→ MATERIAL FOR THIS TASK
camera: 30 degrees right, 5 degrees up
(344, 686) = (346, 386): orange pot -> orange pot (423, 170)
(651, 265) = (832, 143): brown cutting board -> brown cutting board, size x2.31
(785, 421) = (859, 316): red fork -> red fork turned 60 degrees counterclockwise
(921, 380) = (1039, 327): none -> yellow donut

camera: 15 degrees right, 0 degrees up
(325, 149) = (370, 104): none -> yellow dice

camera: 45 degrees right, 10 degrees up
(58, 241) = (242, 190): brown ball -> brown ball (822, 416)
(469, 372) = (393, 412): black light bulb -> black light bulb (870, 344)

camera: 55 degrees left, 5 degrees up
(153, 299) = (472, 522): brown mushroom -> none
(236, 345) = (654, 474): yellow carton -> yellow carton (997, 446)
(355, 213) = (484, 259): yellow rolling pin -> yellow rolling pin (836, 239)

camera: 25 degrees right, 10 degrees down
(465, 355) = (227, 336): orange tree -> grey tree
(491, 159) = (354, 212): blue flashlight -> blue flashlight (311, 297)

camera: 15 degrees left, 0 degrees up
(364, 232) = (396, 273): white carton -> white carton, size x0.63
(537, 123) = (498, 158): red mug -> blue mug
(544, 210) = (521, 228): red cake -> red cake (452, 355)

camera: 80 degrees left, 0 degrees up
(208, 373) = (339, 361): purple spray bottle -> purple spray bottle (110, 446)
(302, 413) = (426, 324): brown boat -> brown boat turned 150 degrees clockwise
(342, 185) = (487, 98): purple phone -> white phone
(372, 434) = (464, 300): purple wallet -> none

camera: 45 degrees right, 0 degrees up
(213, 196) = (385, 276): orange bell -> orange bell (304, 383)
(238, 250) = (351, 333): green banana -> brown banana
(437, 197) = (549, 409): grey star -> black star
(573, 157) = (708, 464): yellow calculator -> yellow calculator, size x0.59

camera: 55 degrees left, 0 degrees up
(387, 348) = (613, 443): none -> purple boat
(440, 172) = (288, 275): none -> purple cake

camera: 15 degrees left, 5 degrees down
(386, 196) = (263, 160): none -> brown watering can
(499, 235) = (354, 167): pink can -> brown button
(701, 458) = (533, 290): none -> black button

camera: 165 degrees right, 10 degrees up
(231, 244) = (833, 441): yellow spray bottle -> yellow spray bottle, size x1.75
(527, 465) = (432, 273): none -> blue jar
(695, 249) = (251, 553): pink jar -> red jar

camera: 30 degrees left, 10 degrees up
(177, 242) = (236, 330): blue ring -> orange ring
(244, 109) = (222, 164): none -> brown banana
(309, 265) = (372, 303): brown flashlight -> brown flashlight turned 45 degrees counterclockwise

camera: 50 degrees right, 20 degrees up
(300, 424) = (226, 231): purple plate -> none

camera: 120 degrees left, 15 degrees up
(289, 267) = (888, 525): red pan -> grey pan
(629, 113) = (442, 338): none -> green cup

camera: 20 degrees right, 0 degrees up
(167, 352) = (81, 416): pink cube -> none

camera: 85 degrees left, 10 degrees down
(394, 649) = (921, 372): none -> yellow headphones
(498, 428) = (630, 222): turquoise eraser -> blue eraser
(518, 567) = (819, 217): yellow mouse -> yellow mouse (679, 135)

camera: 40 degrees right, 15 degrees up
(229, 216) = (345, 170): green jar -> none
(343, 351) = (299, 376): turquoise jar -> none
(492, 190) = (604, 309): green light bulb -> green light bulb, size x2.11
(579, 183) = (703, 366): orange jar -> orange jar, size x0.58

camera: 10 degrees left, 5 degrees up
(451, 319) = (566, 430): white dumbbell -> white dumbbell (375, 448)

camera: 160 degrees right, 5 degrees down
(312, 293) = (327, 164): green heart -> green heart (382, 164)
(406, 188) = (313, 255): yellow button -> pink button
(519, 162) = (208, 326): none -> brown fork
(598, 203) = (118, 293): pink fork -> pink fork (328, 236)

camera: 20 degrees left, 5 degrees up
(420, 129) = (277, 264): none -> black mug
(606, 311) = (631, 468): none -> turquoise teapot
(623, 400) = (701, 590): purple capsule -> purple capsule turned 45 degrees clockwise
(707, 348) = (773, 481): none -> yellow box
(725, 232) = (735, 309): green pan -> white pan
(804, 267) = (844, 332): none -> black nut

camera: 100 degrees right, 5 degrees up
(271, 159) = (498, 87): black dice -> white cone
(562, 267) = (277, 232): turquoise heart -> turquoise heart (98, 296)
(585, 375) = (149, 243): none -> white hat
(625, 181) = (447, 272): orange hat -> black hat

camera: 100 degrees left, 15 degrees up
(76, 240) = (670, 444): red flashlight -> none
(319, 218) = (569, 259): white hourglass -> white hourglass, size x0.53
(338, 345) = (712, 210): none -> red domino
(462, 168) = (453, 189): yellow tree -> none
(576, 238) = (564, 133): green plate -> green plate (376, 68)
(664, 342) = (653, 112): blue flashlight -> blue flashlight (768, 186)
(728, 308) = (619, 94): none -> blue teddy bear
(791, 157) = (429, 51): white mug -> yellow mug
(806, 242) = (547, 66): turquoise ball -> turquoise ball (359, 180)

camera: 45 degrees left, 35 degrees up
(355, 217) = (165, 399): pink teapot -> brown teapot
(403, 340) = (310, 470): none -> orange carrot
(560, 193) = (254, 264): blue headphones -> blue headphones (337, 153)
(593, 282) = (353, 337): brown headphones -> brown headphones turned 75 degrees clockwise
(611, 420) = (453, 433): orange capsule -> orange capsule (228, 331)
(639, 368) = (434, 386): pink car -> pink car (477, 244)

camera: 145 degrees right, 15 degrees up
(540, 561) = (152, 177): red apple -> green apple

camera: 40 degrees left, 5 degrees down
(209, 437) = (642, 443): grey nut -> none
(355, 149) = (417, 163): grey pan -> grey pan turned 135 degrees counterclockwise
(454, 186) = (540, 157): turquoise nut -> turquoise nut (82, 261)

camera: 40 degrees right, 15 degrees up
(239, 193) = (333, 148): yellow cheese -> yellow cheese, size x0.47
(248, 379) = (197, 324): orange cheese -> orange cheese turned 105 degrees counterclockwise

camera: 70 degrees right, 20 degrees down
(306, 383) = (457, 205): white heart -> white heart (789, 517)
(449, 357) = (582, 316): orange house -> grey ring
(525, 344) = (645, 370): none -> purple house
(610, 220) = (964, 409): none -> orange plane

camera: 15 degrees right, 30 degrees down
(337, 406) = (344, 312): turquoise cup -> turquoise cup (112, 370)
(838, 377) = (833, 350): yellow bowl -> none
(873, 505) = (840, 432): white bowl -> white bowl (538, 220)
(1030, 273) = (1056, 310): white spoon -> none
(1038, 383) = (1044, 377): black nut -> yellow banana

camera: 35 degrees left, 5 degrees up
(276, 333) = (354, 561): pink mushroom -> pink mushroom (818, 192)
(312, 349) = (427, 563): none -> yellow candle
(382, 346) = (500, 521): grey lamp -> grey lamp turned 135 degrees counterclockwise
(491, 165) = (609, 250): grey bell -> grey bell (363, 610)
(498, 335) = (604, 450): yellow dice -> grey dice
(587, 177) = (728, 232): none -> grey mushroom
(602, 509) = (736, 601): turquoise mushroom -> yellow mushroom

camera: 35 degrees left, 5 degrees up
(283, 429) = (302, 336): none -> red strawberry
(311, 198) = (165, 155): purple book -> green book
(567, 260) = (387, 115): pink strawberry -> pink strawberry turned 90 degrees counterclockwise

→ YOUR INSTRUCTIONS
Please return all of the entries shown above, exactly as they stand.

→ ANSWER BOX
camera: 30 degrees right, 5 degrees up
(344, 686) = (346, 386): orange pot -> orange pot (423, 170)
(651, 265) = (832, 143): brown cutting board -> brown cutting board, size x2.31
(785, 421) = (859, 316): red fork -> red fork turned 60 degrees counterclockwise
(921, 380) = (1039, 327): none -> yellow donut

camera: 15 degrees right, 0 degrees up
(325, 149) = (370, 104): none -> yellow dice

camera: 45 degrees right, 10 degrees up
(58, 241) = (242, 190): brown ball -> brown ball (822, 416)
(469, 372) = (393, 412): black light bulb -> black light bulb (870, 344)

camera: 55 degrees left, 5 degrees up
(153, 299) = (472, 522): brown mushroom -> none
(236, 345) = (654, 474): yellow carton -> yellow carton (997, 446)
(355, 213) = (484, 259): yellow rolling pin -> yellow rolling pin (836, 239)

camera: 25 degrees right, 10 degrees down
(465, 355) = (227, 336): orange tree -> grey tree
(491, 159) = (354, 212): blue flashlight -> blue flashlight (311, 297)

camera: 15 degrees left, 0 degrees up
(364, 232) = (396, 273): white carton -> white carton, size x0.63
(537, 123) = (498, 158): red mug -> blue mug
(544, 210) = (521, 228): red cake -> red cake (452, 355)

camera: 80 degrees left, 0 degrees up
(208, 373) = (339, 361): purple spray bottle -> purple spray bottle (110, 446)
(302, 413) = (426, 324): brown boat -> brown boat turned 150 degrees clockwise
(342, 185) = (487, 98): purple phone -> white phone
(372, 434) = (464, 300): purple wallet -> none

camera: 45 degrees right, 0 degrees up
(213, 196) = (385, 276): orange bell -> orange bell (304, 383)
(238, 250) = (351, 333): green banana -> brown banana
(437, 197) = (549, 409): grey star -> black star
(573, 157) = (708, 464): yellow calculator -> yellow calculator, size x0.59

camera: 55 degrees left, 0 degrees up
(387, 348) = (613, 443): none -> purple boat
(440, 172) = (288, 275): none -> purple cake

camera: 15 degrees left, 5 degrees down
(386, 196) = (263, 160): none -> brown watering can
(499, 235) = (354, 167): pink can -> brown button
(701, 458) = (533, 290): none -> black button

camera: 165 degrees right, 10 degrees up
(231, 244) = (833, 441): yellow spray bottle -> yellow spray bottle, size x1.75
(527, 465) = (432, 273): none -> blue jar
(695, 249) = (251, 553): pink jar -> red jar

camera: 30 degrees left, 10 degrees up
(177, 242) = (236, 330): blue ring -> orange ring
(244, 109) = (222, 164): none -> brown banana
(309, 265) = (372, 303): brown flashlight -> brown flashlight turned 45 degrees counterclockwise

camera: 50 degrees right, 20 degrees up
(300, 424) = (226, 231): purple plate -> none

camera: 120 degrees left, 15 degrees up
(289, 267) = (888, 525): red pan -> grey pan
(629, 113) = (442, 338): none -> green cup

camera: 20 degrees right, 0 degrees up
(167, 352) = (81, 416): pink cube -> none

camera: 85 degrees left, 10 degrees down
(394, 649) = (921, 372): none -> yellow headphones
(498, 428) = (630, 222): turquoise eraser -> blue eraser
(518, 567) = (819, 217): yellow mouse -> yellow mouse (679, 135)

camera: 40 degrees right, 15 degrees up
(229, 216) = (345, 170): green jar -> none
(343, 351) = (299, 376): turquoise jar -> none
(492, 190) = (604, 309): green light bulb -> green light bulb, size x2.11
(579, 183) = (703, 366): orange jar -> orange jar, size x0.58

camera: 10 degrees left, 5 degrees up
(451, 319) = (566, 430): white dumbbell -> white dumbbell (375, 448)

camera: 160 degrees right, 5 degrees down
(312, 293) = (327, 164): green heart -> green heart (382, 164)
(406, 188) = (313, 255): yellow button -> pink button
(519, 162) = (208, 326): none -> brown fork
(598, 203) = (118, 293): pink fork -> pink fork (328, 236)

camera: 20 degrees left, 5 degrees up
(420, 129) = (277, 264): none -> black mug
(606, 311) = (631, 468): none -> turquoise teapot
(623, 400) = (701, 590): purple capsule -> purple capsule turned 45 degrees clockwise
(707, 348) = (773, 481): none -> yellow box
(725, 232) = (735, 309): green pan -> white pan
(804, 267) = (844, 332): none -> black nut

camera: 100 degrees right, 5 degrees up
(271, 159) = (498, 87): black dice -> white cone
(562, 267) = (277, 232): turquoise heart -> turquoise heart (98, 296)
(585, 375) = (149, 243): none -> white hat
(625, 181) = (447, 272): orange hat -> black hat

camera: 100 degrees left, 15 degrees up
(76, 240) = (670, 444): red flashlight -> none
(319, 218) = (569, 259): white hourglass -> white hourglass, size x0.53
(338, 345) = (712, 210): none -> red domino
(462, 168) = (453, 189): yellow tree -> none
(576, 238) = (564, 133): green plate -> green plate (376, 68)
(664, 342) = (653, 112): blue flashlight -> blue flashlight (768, 186)
(728, 308) = (619, 94): none -> blue teddy bear
(791, 157) = (429, 51): white mug -> yellow mug
(806, 242) = (547, 66): turquoise ball -> turquoise ball (359, 180)

camera: 45 degrees left, 35 degrees up
(355, 217) = (165, 399): pink teapot -> brown teapot
(403, 340) = (310, 470): none -> orange carrot
(560, 193) = (254, 264): blue headphones -> blue headphones (337, 153)
(593, 282) = (353, 337): brown headphones -> brown headphones turned 75 degrees clockwise
(611, 420) = (453, 433): orange capsule -> orange capsule (228, 331)
(639, 368) = (434, 386): pink car -> pink car (477, 244)

camera: 145 degrees right, 15 degrees up
(540, 561) = (152, 177): red apple -> green apple

camera: 40 degrees left, 5 degrees down
(209, 437) = (642, 443): grey nut -> none
(355, 149) = (417, 163): grey pan -> grey pan turned 135 degrees counterclockwise
(454, 186) = (540, 157): turquoise nut -> turquoise nut (82, 261)

camera: 40 degrees right, 15 degrees up
(239, 193) = (333, 148): yellow cheese -> yellow cheese, size x0.47
(248, 379) = (197, 324): orange cheese -> orange cheese turned 105 degrees counterclockwise

camera: 70 degrees right, 20 degrees down
(306, 383) = (457, 205): white heart -> white heart (789, 517)
(449, 357) = (582, 316): orange house -> grey ring
(525, 344) = (645, 370): none -> purple house
(610, 220) = (964, 409): none -> orange plane

camera: 15 degrees right, 30 degrees down
(337, 406) = (344, 312): turquoise cup -> turquoise cup (112, 370)
(838, 377) = (833, 350): yellow bowl -> none
(873, 505) = (840, 432): white bowl -> white bowl (538, 220)
(1030, 273) = (1056, 310): white spoon -> none
(1038, 383) = (1044, 377): black nut -> yellow banana

camera: 35 degrees left, 5 degrees up
(276, 333) = (354, 561): pink mushroom -> pink mushroom (818, 192)
(312, 349) = (427, 563): none -> yellow candle
(382, 346) = (500, 521): grey lamp -> grey lamp turned 135 degrees counterclockwise
(491, 165) = (609, 250): grey bell -> grey bell (363, 610)
(498, 335) = (604, 450): yellow dice -> grey dice
(587, 177) = (728, 232): none -> grey mushroom
(602, 509) = (736, 601): turquoise mushroom -> yellow mushroom

camera: 35 degrees left, 5 degrees up
(283, 429) = (302, 336): none -> red strawberry
(311, 198) = (165, 155): purple book -> green book
(567, 260) = (387, 115): pink strawberry -> pink strawberry turned 90 degrees counterclockwise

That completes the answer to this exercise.